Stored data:
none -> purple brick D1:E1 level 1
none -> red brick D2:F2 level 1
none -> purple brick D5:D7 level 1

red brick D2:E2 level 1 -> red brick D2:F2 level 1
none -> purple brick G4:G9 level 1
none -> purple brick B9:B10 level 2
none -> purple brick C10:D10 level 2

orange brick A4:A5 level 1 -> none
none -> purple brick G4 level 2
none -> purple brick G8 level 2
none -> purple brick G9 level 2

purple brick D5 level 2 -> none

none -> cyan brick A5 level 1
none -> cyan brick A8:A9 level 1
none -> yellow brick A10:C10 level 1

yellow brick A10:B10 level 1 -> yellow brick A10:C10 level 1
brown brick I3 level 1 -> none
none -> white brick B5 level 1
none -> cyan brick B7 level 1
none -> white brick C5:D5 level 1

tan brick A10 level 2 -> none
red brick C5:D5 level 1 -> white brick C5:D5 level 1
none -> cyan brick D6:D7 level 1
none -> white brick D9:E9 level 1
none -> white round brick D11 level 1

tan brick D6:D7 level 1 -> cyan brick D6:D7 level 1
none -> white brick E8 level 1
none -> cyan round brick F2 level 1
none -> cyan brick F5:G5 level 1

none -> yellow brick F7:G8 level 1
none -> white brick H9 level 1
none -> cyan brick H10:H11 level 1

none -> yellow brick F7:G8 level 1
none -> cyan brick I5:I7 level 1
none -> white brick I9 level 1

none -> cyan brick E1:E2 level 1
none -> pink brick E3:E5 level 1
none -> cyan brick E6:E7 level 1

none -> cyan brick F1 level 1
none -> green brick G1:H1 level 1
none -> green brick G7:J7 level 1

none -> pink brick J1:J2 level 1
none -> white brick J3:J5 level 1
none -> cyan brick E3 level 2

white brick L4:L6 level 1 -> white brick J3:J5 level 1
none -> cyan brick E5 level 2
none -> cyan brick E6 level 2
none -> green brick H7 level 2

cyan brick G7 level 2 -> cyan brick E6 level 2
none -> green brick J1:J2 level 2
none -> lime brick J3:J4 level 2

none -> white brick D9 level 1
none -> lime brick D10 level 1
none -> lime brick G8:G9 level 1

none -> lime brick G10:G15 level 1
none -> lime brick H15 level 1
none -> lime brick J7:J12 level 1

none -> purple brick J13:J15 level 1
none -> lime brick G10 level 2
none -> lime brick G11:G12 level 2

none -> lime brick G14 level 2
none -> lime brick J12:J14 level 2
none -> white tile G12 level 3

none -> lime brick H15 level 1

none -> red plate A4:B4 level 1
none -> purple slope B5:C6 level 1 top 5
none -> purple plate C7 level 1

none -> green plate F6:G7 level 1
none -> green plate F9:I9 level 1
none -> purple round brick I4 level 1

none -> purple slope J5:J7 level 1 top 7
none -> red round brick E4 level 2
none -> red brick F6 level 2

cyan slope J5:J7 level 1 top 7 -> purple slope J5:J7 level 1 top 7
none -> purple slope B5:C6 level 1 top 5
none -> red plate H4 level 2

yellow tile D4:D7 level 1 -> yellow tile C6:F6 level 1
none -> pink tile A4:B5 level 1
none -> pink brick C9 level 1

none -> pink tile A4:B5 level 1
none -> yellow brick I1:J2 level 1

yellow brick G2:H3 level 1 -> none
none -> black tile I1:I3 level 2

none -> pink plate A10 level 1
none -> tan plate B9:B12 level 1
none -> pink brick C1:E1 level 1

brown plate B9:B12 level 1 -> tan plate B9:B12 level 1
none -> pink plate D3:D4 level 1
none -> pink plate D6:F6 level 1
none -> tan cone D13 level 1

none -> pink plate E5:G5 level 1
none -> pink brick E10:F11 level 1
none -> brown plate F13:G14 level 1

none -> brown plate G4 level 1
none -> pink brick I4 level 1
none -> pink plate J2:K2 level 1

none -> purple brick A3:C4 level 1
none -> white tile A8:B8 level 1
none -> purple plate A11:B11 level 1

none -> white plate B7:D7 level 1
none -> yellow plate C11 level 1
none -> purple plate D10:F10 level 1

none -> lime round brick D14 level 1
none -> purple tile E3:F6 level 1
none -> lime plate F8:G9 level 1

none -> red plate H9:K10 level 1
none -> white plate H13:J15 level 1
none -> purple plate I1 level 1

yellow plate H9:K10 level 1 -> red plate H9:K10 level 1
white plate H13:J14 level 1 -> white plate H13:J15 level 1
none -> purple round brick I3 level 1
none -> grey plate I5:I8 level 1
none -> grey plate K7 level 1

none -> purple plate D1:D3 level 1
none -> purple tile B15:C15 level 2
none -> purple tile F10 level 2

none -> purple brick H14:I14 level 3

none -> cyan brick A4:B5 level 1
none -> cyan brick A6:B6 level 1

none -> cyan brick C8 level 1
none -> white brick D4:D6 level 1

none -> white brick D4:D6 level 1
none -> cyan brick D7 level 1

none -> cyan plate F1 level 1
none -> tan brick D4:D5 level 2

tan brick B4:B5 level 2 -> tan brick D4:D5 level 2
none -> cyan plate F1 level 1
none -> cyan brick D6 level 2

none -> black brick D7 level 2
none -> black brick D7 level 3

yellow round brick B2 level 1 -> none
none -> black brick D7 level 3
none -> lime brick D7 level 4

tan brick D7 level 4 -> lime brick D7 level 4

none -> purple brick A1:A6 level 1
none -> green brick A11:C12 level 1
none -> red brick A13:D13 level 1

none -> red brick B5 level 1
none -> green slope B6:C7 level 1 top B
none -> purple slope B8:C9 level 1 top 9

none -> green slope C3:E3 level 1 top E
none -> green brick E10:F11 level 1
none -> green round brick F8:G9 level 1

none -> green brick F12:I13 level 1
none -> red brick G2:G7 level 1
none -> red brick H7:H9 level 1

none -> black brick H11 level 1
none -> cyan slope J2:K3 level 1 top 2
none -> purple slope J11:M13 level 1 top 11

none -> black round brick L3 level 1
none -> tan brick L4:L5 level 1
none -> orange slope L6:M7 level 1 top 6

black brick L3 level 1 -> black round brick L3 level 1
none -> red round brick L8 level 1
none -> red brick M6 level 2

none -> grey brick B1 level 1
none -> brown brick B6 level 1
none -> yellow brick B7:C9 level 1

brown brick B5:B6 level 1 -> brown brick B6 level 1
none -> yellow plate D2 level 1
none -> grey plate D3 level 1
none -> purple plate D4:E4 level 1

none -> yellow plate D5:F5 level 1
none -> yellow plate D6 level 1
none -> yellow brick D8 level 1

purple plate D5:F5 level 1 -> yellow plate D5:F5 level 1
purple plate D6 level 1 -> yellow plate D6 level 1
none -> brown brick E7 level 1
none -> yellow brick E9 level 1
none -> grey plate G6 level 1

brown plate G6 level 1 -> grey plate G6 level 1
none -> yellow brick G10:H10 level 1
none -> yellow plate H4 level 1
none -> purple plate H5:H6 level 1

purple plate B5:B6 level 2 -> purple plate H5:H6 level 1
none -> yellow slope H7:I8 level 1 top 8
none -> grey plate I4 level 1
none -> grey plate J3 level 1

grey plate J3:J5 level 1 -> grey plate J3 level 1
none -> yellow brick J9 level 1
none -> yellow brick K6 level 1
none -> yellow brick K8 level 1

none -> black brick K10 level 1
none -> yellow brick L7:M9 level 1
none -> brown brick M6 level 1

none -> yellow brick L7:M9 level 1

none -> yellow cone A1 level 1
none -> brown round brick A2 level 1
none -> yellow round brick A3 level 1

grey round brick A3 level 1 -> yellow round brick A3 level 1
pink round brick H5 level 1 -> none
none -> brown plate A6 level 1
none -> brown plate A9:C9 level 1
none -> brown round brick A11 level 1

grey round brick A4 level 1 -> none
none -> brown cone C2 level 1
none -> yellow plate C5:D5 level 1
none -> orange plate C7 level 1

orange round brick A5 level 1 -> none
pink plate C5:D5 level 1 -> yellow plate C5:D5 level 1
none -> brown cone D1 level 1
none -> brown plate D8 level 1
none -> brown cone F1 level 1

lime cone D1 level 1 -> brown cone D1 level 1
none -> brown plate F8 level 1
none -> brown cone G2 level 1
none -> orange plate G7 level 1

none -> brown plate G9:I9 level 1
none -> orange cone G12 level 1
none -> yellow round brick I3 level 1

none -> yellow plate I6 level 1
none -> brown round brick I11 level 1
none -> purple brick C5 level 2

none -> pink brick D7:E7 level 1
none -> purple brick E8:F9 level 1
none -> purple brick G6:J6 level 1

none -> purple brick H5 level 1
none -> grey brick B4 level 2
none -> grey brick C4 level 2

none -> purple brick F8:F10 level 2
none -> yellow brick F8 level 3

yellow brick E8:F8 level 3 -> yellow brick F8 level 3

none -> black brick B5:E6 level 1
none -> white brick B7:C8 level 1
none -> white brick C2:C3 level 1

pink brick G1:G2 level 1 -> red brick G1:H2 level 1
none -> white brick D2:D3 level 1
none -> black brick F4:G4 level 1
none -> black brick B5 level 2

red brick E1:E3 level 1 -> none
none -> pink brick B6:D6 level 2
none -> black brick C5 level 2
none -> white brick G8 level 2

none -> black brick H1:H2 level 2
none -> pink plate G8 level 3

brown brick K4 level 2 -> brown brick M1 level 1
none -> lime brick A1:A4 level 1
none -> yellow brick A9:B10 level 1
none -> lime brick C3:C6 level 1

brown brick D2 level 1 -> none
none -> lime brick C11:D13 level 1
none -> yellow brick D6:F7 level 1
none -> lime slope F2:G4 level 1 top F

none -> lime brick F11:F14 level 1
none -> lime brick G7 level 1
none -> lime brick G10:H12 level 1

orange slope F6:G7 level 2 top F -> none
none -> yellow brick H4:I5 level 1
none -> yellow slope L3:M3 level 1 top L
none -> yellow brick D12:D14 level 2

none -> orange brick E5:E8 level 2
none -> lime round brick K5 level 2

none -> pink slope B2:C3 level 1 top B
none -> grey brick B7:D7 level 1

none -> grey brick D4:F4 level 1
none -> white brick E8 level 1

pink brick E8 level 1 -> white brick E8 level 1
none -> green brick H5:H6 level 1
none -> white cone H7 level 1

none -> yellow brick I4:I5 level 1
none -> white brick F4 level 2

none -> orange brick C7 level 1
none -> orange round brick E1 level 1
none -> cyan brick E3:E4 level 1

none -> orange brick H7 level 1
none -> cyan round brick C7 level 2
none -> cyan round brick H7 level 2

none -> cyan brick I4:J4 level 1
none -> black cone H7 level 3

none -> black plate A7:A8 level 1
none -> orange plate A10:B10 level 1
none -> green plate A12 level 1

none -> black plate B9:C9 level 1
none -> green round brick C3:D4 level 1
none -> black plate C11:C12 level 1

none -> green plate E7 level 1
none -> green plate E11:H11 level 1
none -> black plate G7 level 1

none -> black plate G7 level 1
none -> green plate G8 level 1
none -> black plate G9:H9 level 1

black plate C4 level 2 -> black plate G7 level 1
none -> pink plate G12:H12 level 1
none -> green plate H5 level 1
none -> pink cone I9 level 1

▶ WHAT TO WORK ON
Only the lines above starting at the one containing "none -> lime round brick K5 level 2" and ending at the one containing "none -> black cone H7 level 3", both included, are to be returned, exactly as they read.

▶ THE COMPLETED TASK
none -> lime round brick K5 level 2

none -> pink slope B2:C3 level 1 top B
none -> grey brick B7:D7 level 1

none -> grey brick D4:F4 level 1
none -> white brick E8 level 1

pink brick E8 level 1 -> white brick E8 level 1
none -> green brick H5:H6 level 1
none -> white cone H7 level 1

none -> yellow brick I4:I5 level 1
none -> white brick F4 level 2

none -> orange brick C7 level 1
none -> orange round brick E1 level 1
none -> cyan brick E3:E4 level 1

none -> orange brick H7 level 1
none -> cyan round brick C7 level 2
none -> cyan round brick H7 level 2

none -> cyan brick I4:J4 level 1
none -> black cone H7 level 3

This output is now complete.